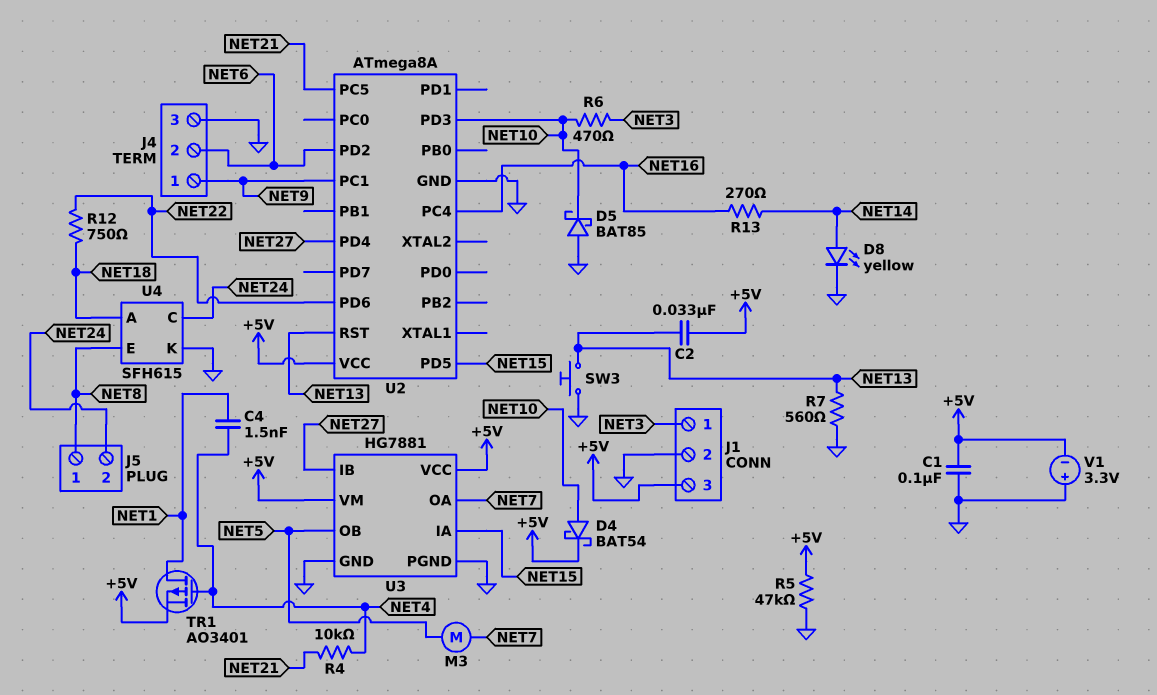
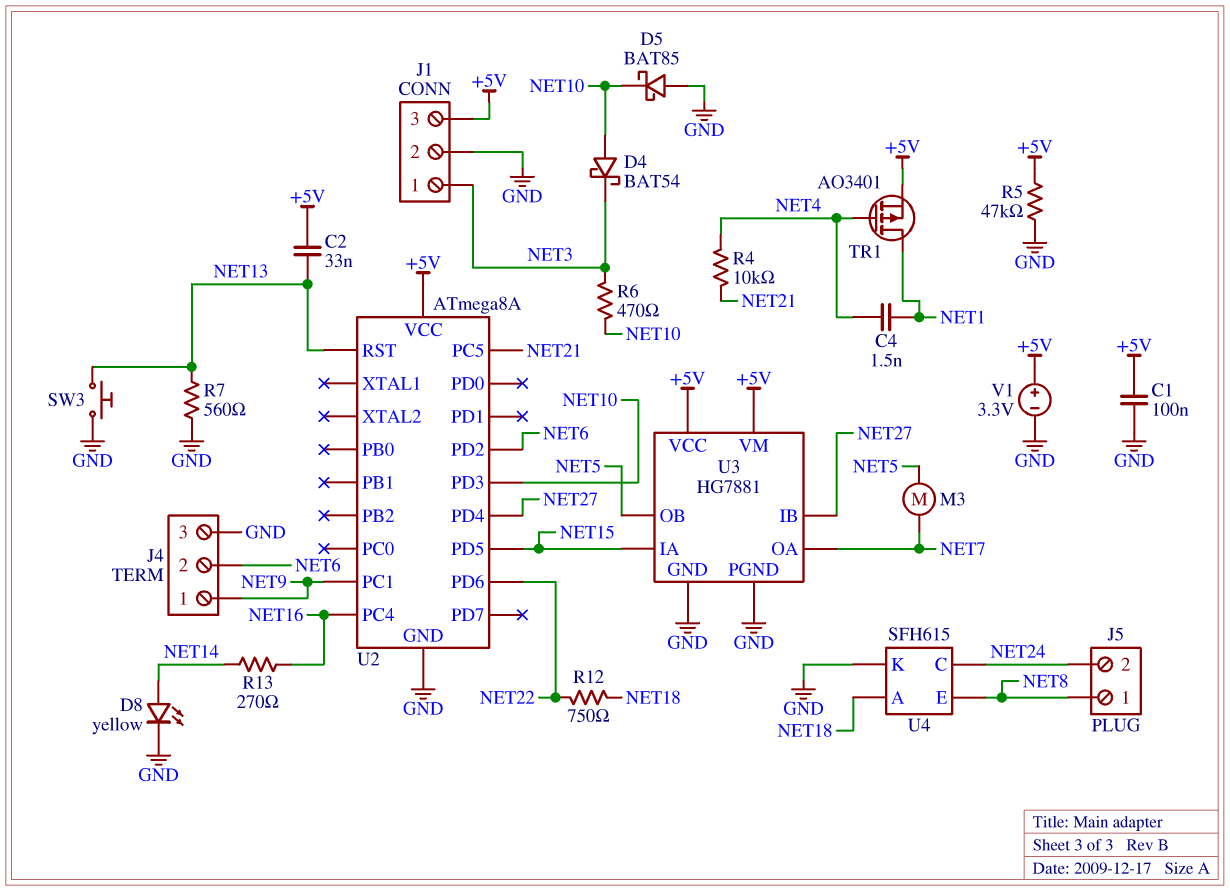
D4: schottky BAT54 (A NET10, K +5V) -> schottky BAT54 (A NET10, K NET3)
V1: 3.3V (plus GND, minus +5V) -> 3.3V (plus +5V, minus GND)

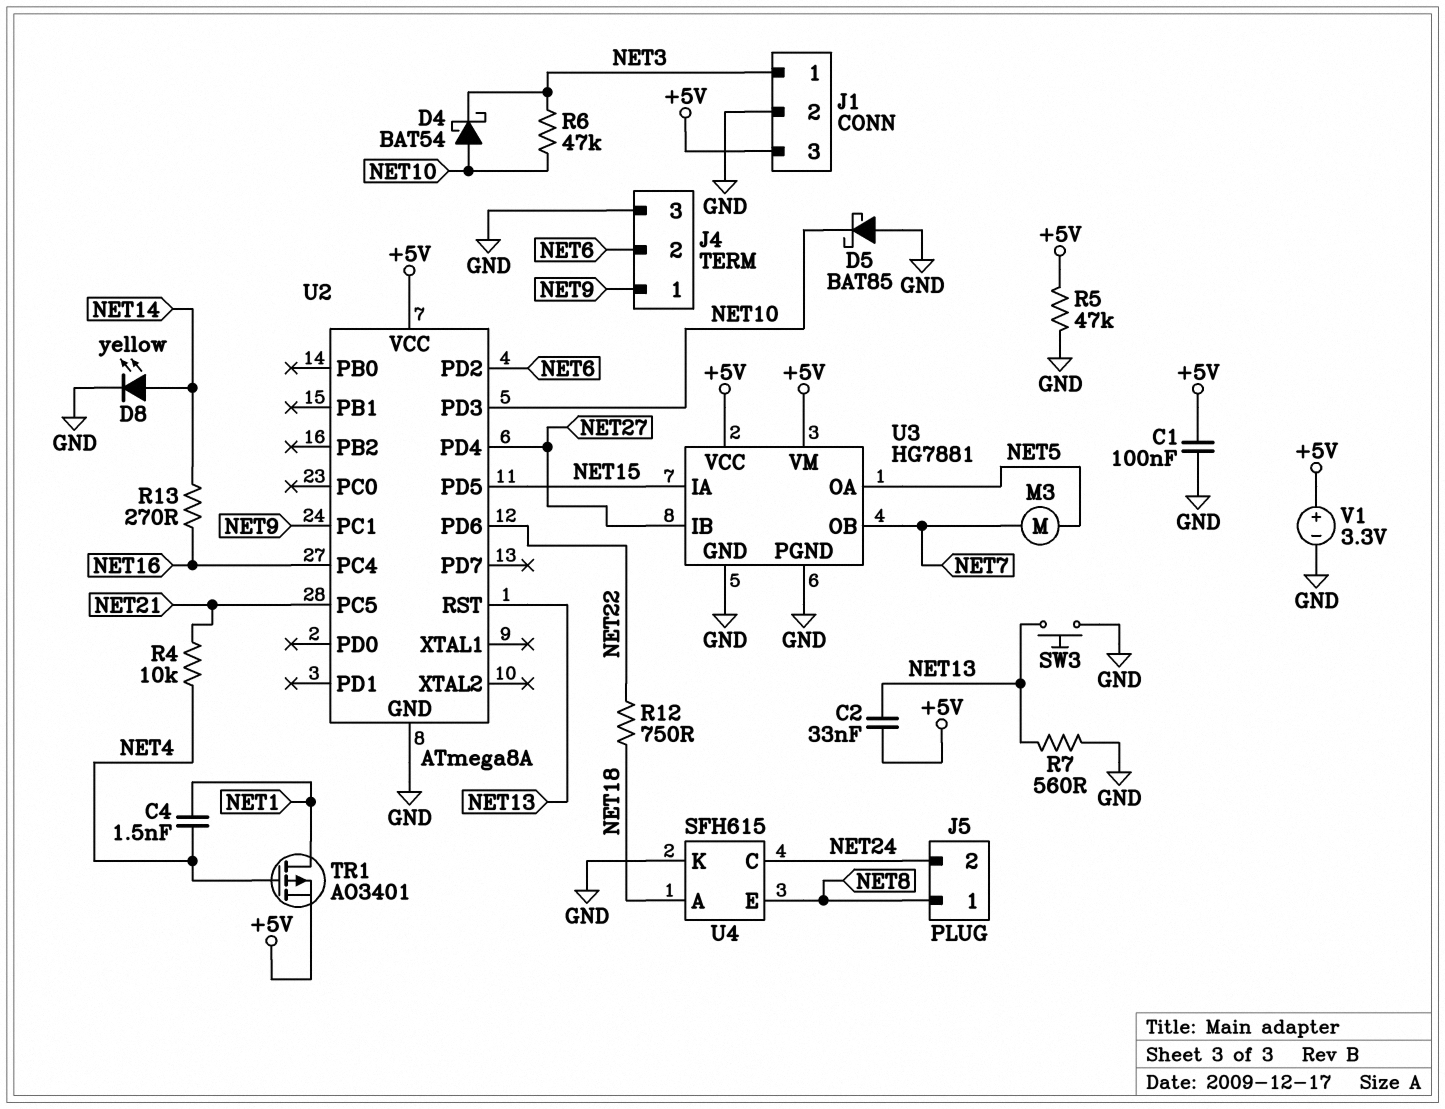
R6: 470 (NET3, NET10) -> 47k (NET3, NET10)
U3 pin OA: NET7 -> NET5
U3 pin OB: NET5 -> NET7

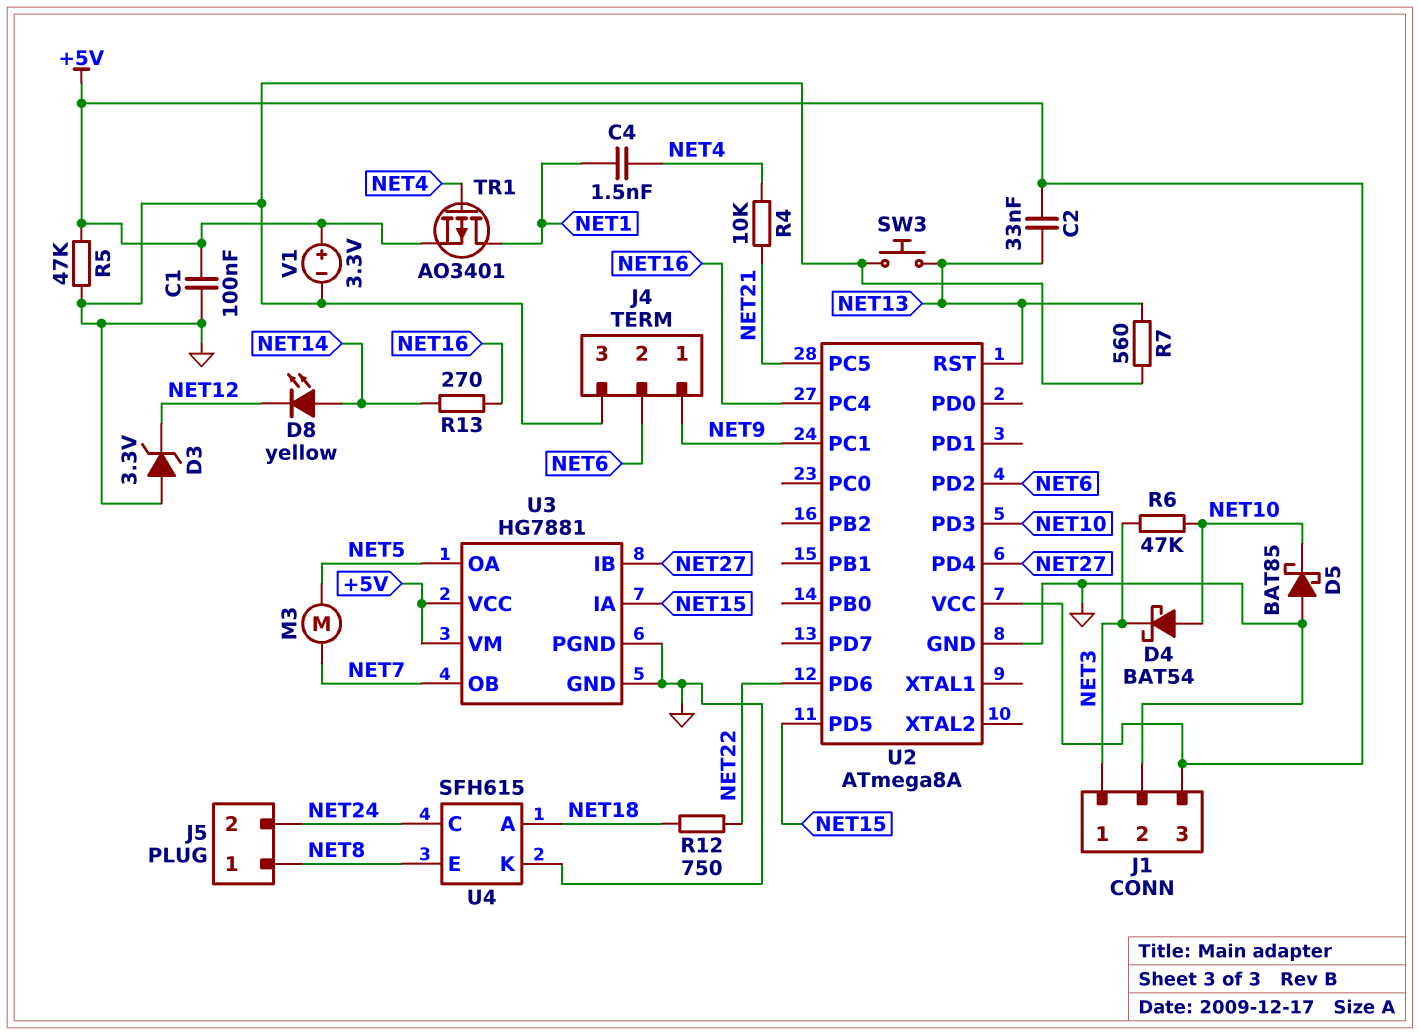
D3: none -> zener 3.3V (A GND, K NET12)
D8: LED yellow (A NET14, K GND) -> LED yellow (A NET14, K NET12)

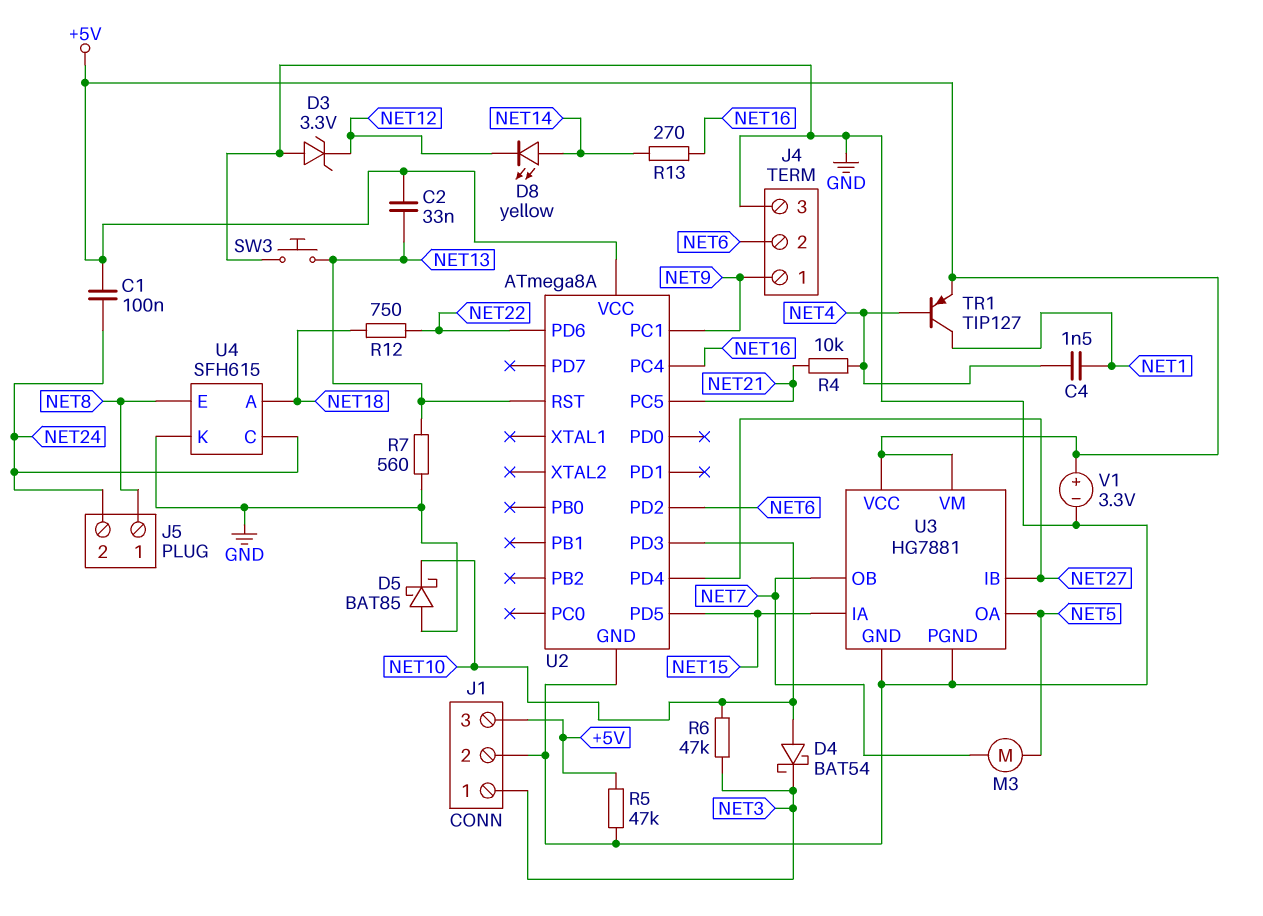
C1: 100nF (+5V, GND) -> 100nF (+5V, NET24)
TR1: PMOS AO3401 (G NET4, D NET1, S +5V) -> PNP TIP127 (B NET4, C NET1, E +5V)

· · · · ·

[Assignment]: Write out all of the records above. Keep them exact and leave out the pictures.

[Answer]:
D4: schottky BAT54 (A NET10, K +5V) -> schottky BAT54 (A NET10, K NET3)
V1: 3.3V (plus GND, minus +5V) -> 3.3V (plus +5V, minus GND)

R6: 470 (NET3, NET10) -> 47k (NET3, NET10)
U3 pin OA: NET7 -> NET5
U3 pin OB: NET5 -> NET7

D3: none -> zener 3.3V (A GND, K NET12)
D8: LED yellow (A NET14, K GND) -> LED yellow (A NET14, K NET12)

C1: 100nF (+5V, GND) -> 100nF (+5V, NET24)
TR1: PMOS AO3401 (G NET4, D NET1, S +5V) -> PNP TIP127 (B NET4, C NET1, E +5V)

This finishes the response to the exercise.